* _TASK STATEMENT_
State how many of the lines below contain the string "grace", treating uppercase and lowercase as different. Reply with the number alone.
━━━ TASK INPUTS ━━━
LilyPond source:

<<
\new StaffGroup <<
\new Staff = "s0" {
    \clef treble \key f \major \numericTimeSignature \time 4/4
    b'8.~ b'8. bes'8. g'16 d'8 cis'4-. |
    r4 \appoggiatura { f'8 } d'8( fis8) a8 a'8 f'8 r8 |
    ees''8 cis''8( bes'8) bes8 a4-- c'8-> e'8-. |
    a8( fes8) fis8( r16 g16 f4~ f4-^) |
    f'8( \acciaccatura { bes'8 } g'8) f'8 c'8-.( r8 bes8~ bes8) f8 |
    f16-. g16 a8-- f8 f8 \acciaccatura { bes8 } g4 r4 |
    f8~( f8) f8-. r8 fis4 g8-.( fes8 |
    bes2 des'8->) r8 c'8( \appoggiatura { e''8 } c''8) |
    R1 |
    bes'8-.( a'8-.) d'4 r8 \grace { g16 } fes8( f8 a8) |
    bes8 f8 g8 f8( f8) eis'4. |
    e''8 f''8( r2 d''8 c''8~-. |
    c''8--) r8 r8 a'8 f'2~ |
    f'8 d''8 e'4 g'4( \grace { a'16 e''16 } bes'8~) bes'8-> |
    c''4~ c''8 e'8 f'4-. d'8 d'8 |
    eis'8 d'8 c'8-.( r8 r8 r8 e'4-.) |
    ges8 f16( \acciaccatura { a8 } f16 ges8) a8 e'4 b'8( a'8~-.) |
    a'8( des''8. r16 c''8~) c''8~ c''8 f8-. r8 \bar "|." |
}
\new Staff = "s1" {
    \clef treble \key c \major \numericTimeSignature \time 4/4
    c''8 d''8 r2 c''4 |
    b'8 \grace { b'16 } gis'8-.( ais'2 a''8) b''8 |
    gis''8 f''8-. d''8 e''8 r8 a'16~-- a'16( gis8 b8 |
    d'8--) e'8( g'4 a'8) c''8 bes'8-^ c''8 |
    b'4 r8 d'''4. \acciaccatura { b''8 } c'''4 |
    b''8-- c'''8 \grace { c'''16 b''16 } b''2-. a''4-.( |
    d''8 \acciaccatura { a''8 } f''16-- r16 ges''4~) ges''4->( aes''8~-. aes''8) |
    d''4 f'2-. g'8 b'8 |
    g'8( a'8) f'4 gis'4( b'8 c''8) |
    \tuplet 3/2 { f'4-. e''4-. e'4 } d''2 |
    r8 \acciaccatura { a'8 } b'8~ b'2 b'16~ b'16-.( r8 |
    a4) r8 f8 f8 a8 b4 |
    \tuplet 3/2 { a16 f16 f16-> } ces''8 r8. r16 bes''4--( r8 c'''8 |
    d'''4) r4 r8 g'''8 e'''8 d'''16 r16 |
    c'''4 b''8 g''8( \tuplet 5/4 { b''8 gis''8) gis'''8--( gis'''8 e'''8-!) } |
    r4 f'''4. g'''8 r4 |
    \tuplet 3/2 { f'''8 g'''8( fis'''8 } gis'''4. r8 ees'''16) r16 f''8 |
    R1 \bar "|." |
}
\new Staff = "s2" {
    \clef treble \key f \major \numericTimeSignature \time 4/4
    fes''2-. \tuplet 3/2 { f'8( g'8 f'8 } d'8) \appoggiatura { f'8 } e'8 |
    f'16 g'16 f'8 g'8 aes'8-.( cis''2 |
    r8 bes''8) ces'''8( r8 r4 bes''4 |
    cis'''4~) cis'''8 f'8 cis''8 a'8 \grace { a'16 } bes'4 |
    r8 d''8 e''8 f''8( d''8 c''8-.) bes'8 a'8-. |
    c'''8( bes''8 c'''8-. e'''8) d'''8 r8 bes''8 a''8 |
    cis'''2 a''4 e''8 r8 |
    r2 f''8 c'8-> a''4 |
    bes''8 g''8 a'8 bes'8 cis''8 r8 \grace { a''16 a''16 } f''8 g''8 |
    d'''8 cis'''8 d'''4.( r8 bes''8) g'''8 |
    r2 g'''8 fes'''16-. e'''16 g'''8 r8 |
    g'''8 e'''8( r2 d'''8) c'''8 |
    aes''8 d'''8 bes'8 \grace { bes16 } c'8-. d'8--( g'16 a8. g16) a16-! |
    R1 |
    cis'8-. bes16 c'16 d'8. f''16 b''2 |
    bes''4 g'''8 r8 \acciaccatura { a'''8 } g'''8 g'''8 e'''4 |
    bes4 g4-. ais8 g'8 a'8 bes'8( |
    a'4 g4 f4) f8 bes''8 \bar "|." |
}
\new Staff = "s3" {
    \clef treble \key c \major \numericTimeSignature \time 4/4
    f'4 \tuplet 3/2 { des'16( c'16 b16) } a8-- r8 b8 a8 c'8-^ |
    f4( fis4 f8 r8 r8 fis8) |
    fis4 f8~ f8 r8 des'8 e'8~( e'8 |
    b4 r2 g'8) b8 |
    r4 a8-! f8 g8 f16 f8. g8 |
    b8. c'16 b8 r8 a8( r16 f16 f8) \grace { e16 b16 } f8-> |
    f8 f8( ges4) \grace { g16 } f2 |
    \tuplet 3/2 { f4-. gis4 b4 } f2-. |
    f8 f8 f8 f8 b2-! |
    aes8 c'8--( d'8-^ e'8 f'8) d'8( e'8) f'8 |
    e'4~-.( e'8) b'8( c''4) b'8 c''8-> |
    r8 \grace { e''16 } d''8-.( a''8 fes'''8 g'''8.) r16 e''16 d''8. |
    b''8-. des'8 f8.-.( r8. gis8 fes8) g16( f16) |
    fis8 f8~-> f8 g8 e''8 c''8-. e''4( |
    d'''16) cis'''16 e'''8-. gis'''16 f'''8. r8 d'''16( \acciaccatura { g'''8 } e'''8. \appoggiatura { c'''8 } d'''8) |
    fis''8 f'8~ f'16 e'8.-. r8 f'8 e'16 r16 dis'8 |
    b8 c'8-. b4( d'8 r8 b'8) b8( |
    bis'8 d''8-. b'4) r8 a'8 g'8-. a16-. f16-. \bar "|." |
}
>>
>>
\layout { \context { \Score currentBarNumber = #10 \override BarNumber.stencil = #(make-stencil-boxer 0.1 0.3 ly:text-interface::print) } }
━━━
* _OUTPUT_
10